What is expected: Could you give back every entry below exactly, with the pictures dropped?

Records to use:
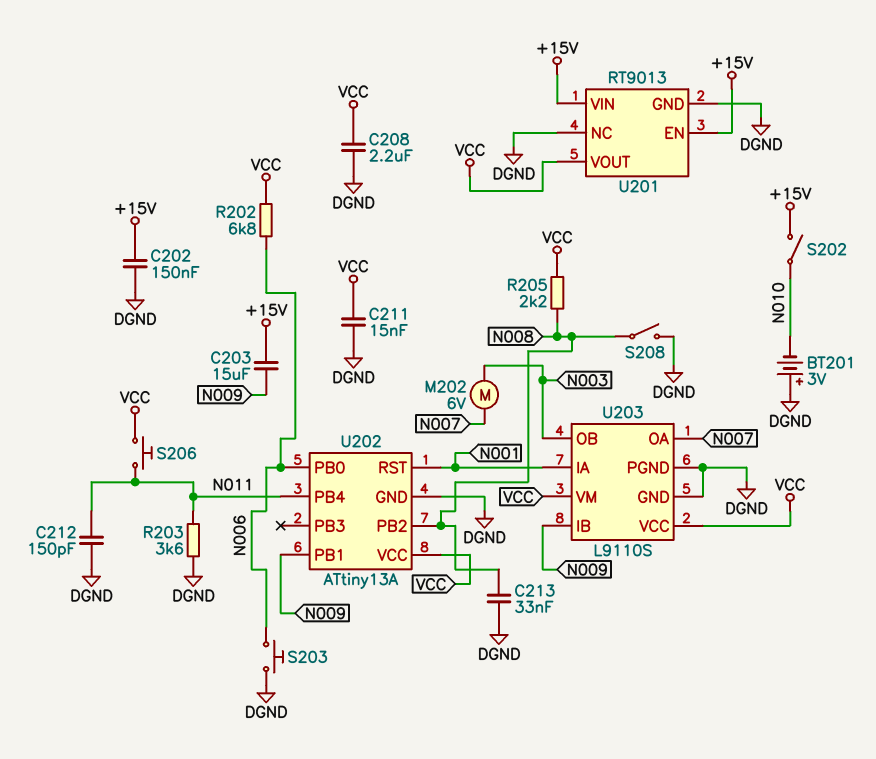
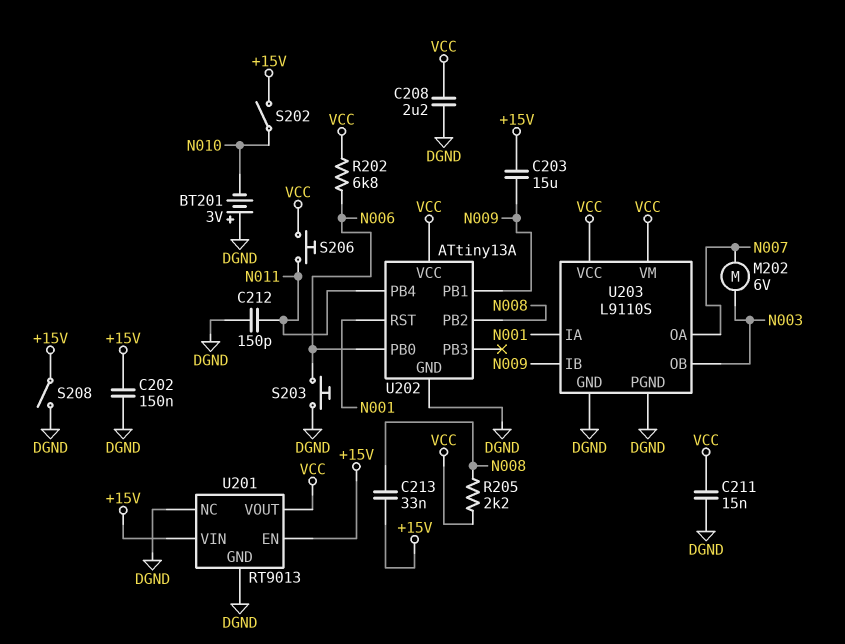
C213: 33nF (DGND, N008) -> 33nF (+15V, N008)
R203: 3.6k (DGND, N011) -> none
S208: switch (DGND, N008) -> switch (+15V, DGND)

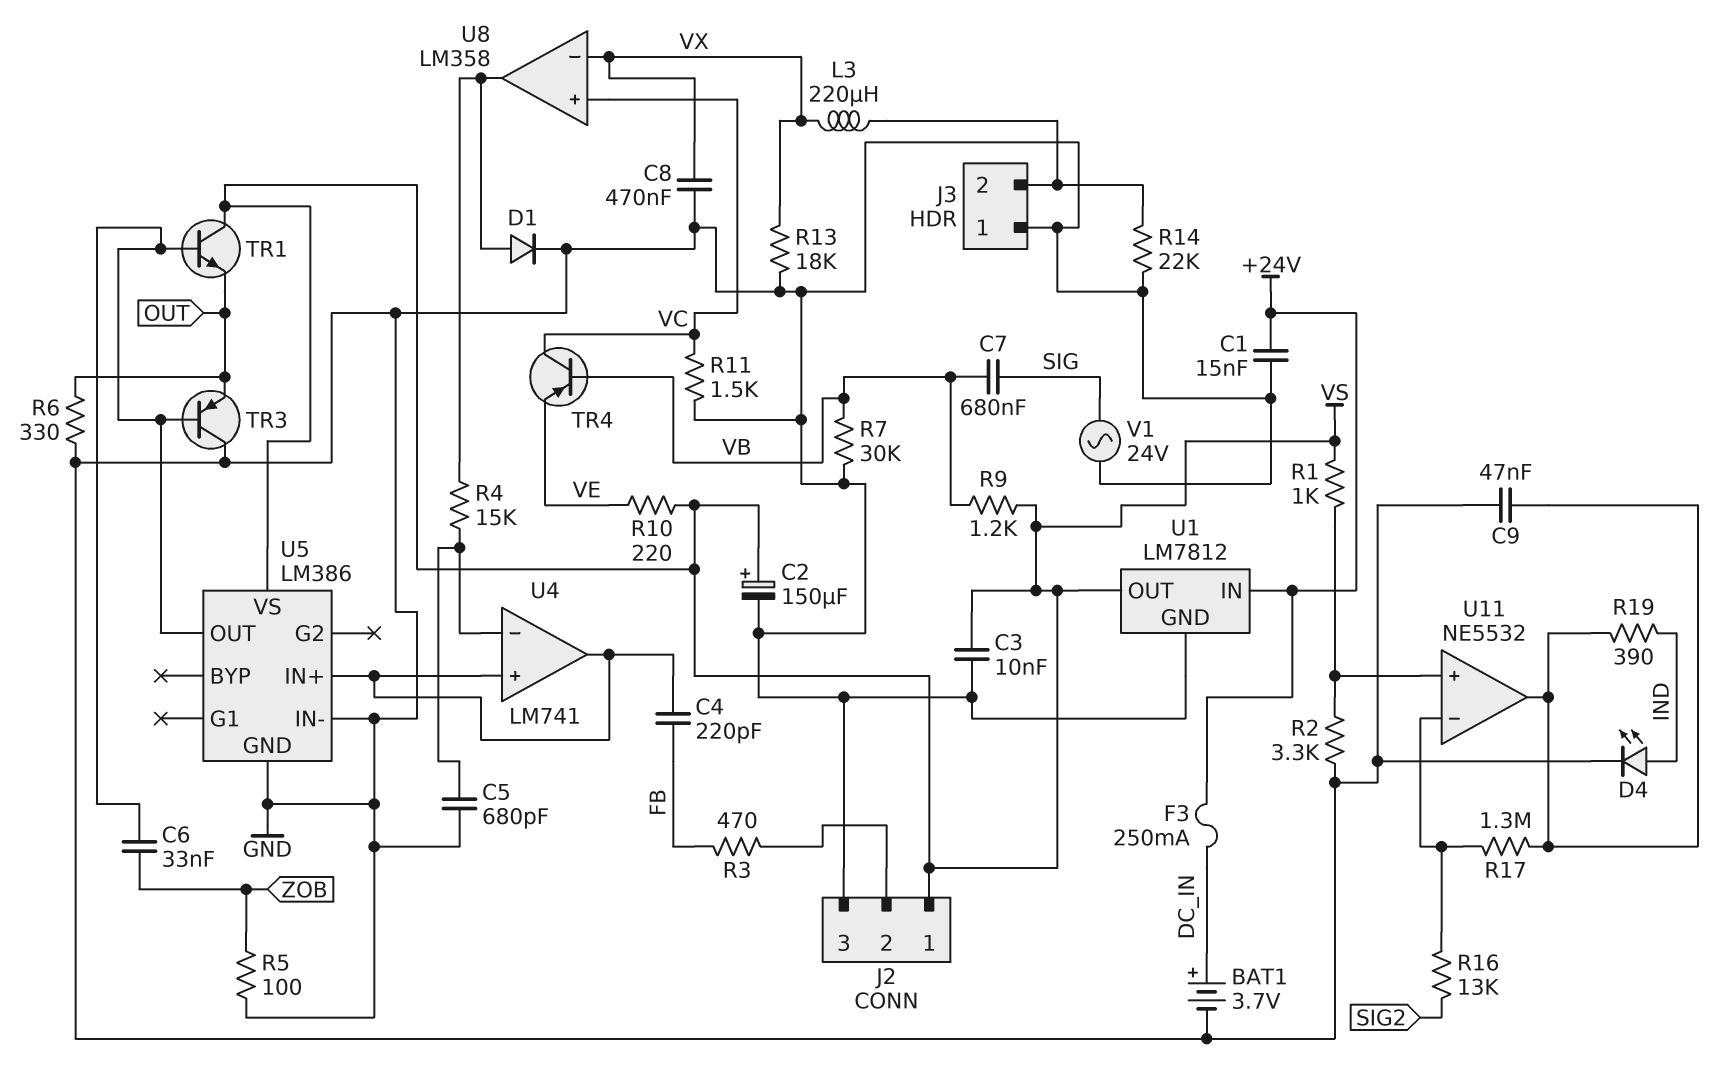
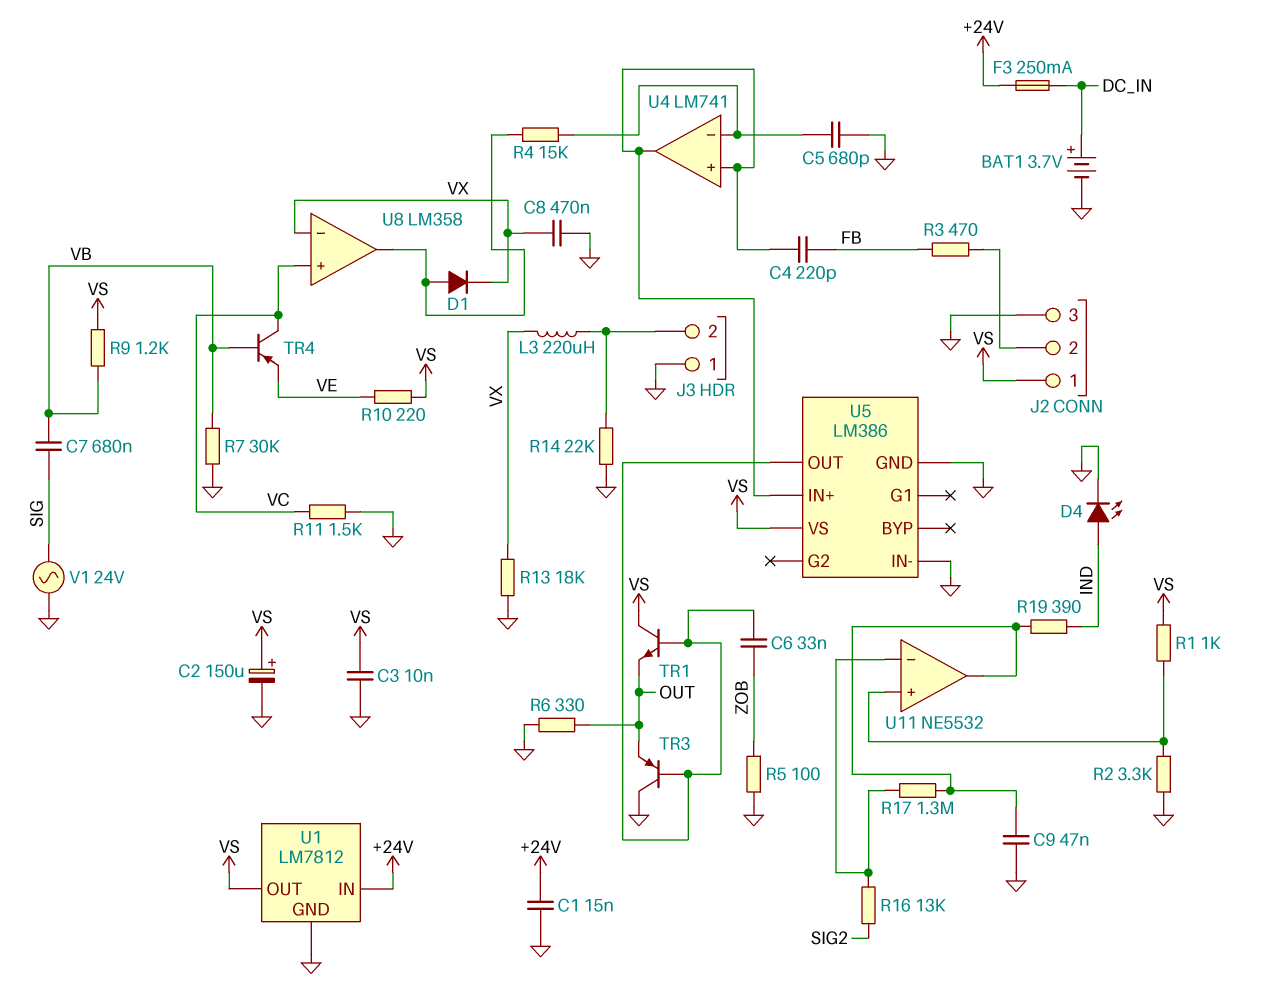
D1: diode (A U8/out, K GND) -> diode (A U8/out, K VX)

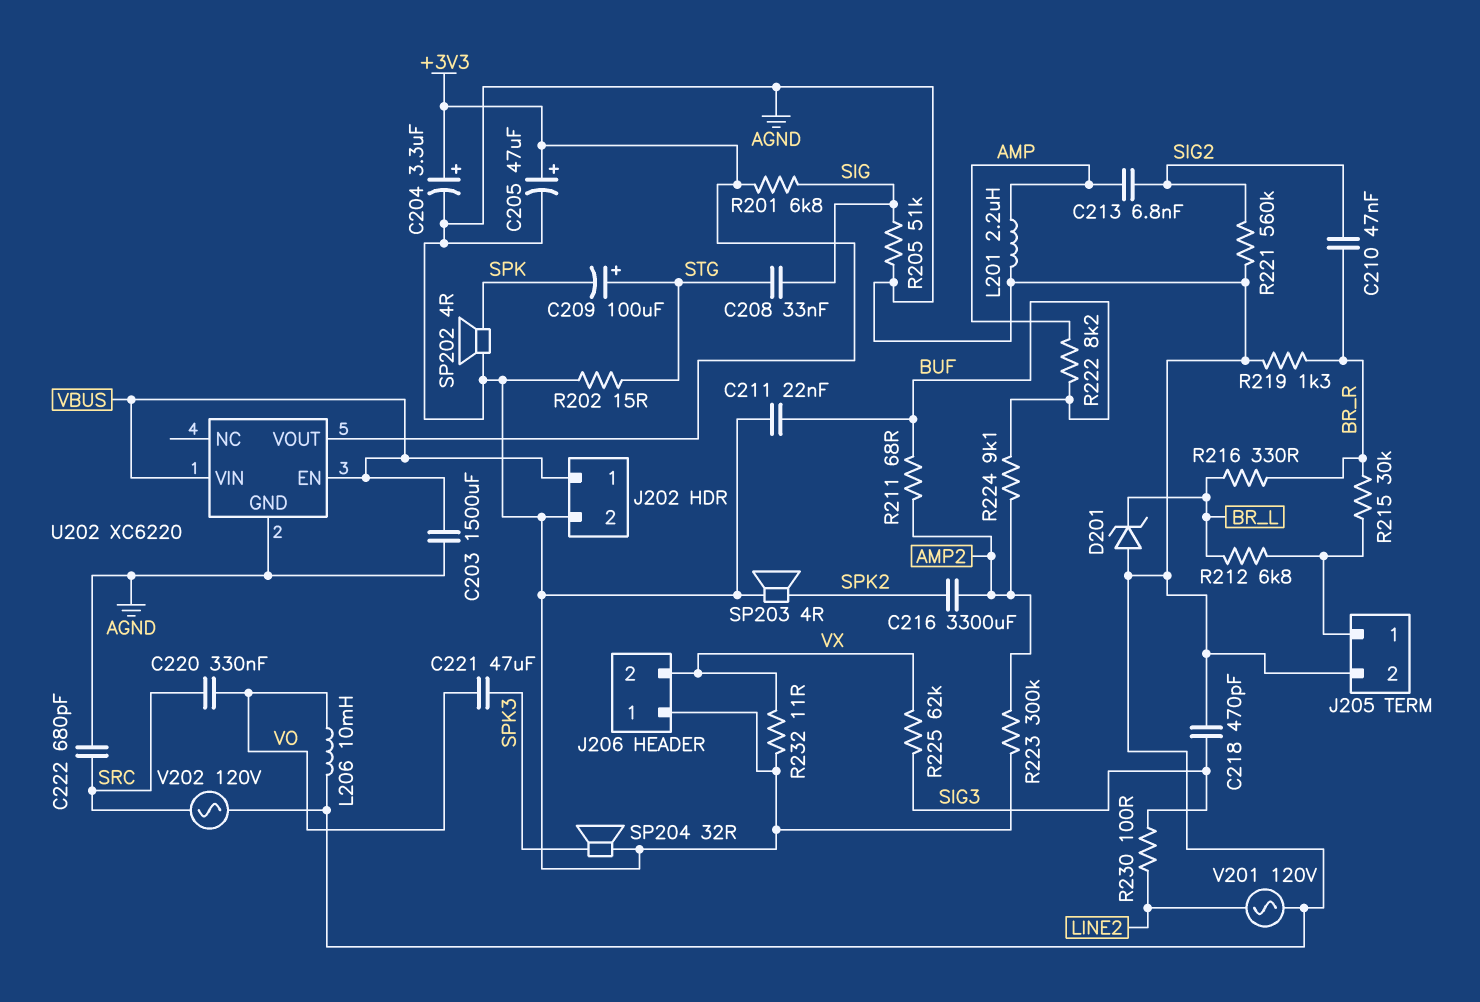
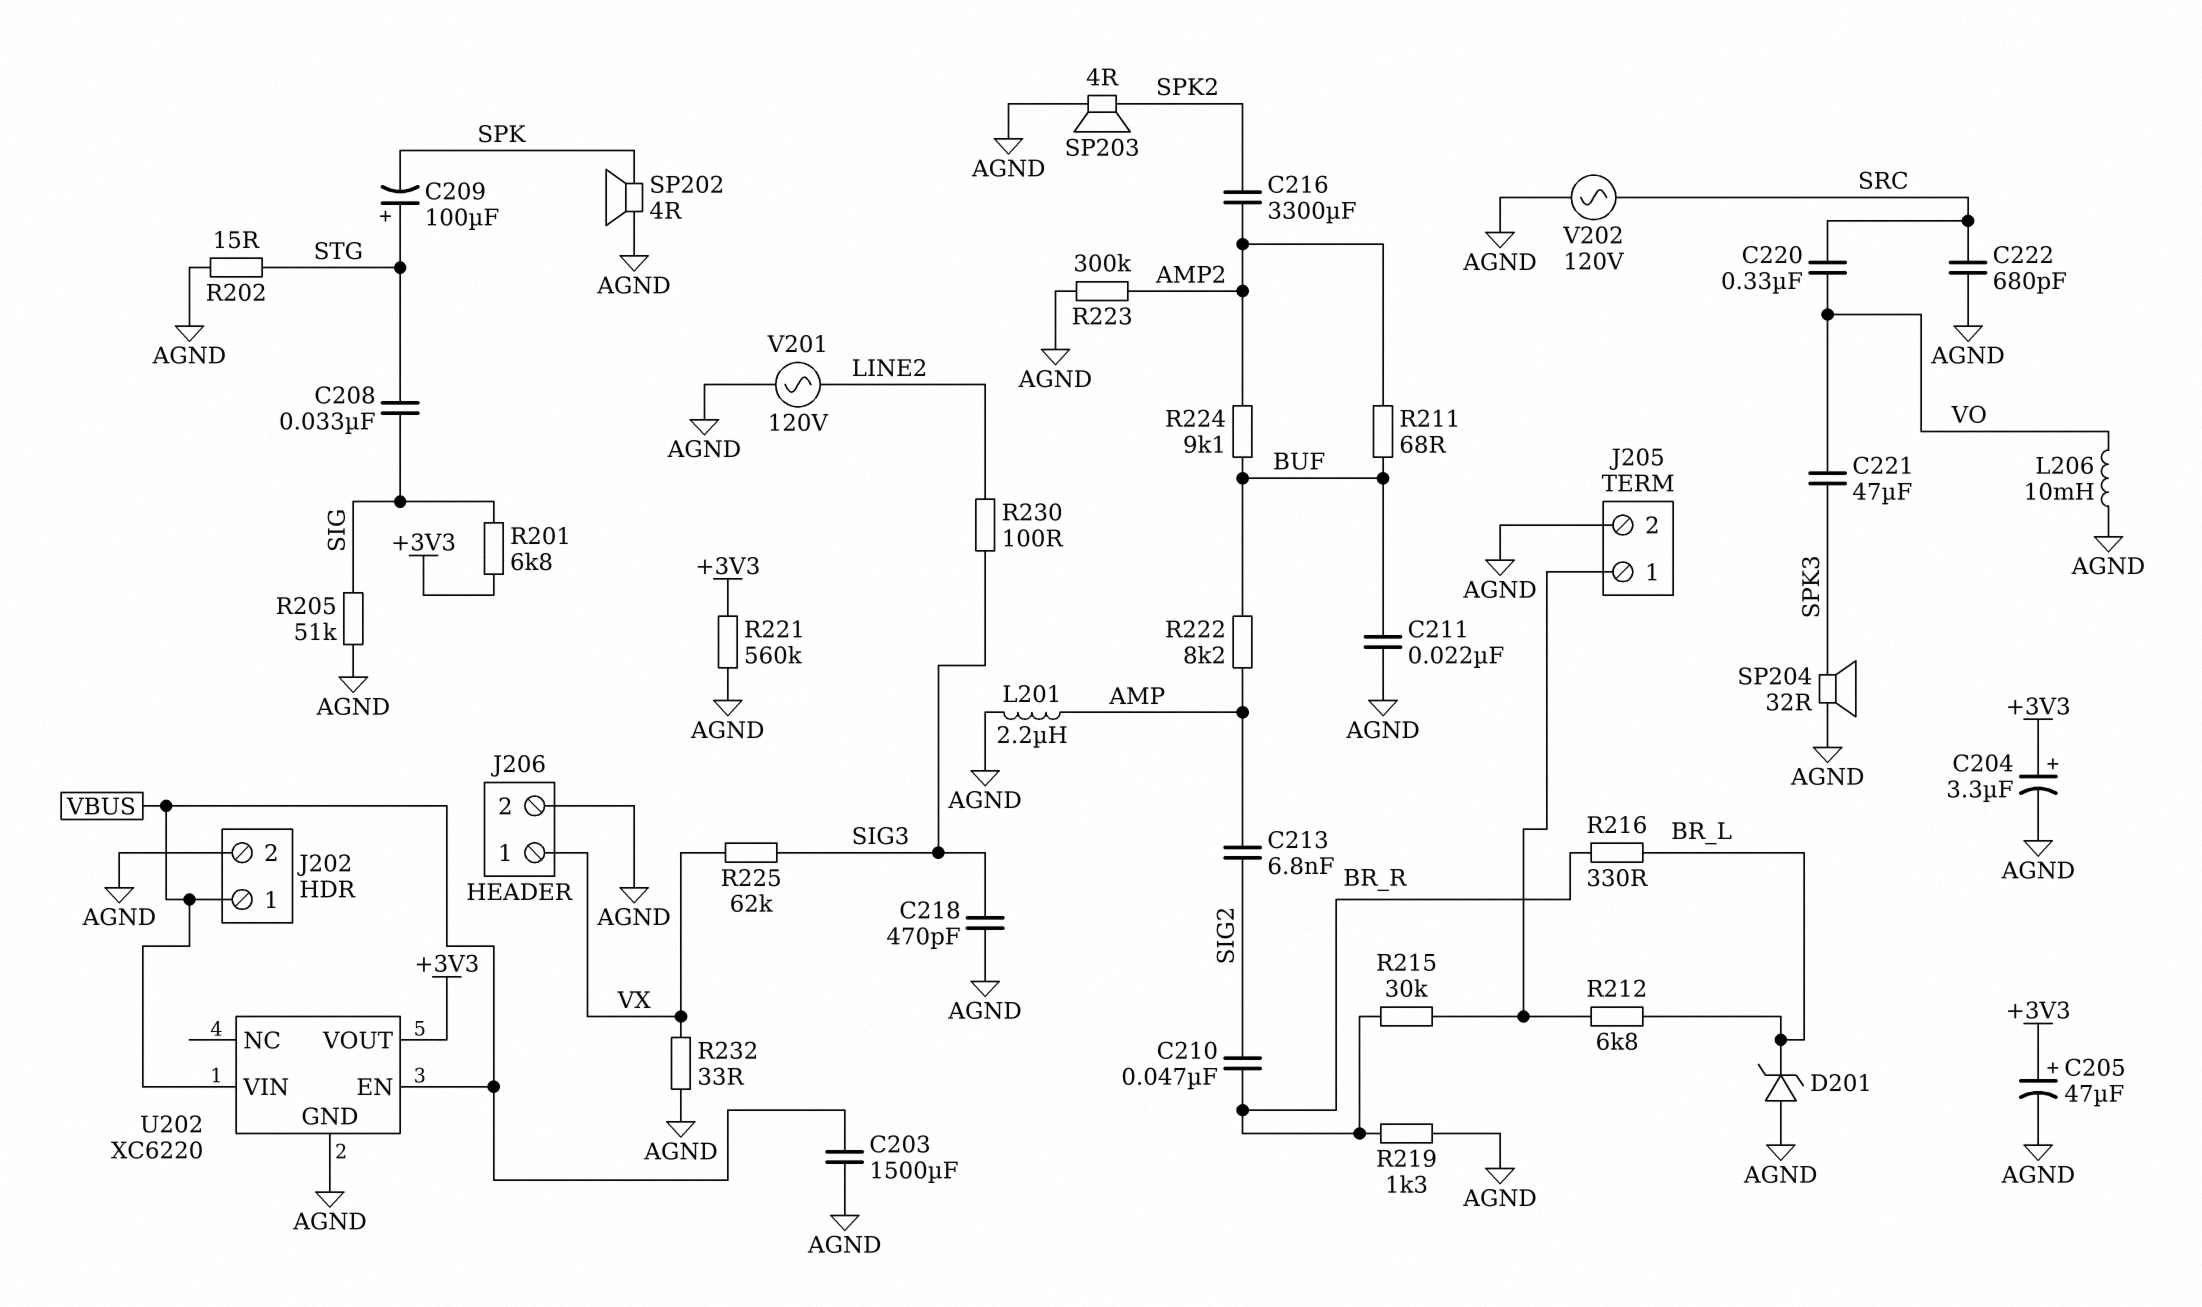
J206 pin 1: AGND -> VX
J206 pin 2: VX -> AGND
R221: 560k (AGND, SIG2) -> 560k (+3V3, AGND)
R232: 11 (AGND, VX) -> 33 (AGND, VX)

Response to this task:
C213: 33nF (DGND, N008) -> 33nF (+15V, N008)
R203: 3.6k (DGND, N011) -> none
S208: switch (DGND, N008) -> switch (+15V, DGND)

D1: diode (A U8/out, K GND) -> diode (A U8/out, K VX)

J206 pin 1: AGND -> VX
J206 pin 2: VX -> AGND
R221: 560k (AGND, SIG2) -> 560k (+3V3, AGND)
R232: 11 (AGND, VX) -> 33 (AGND, VX)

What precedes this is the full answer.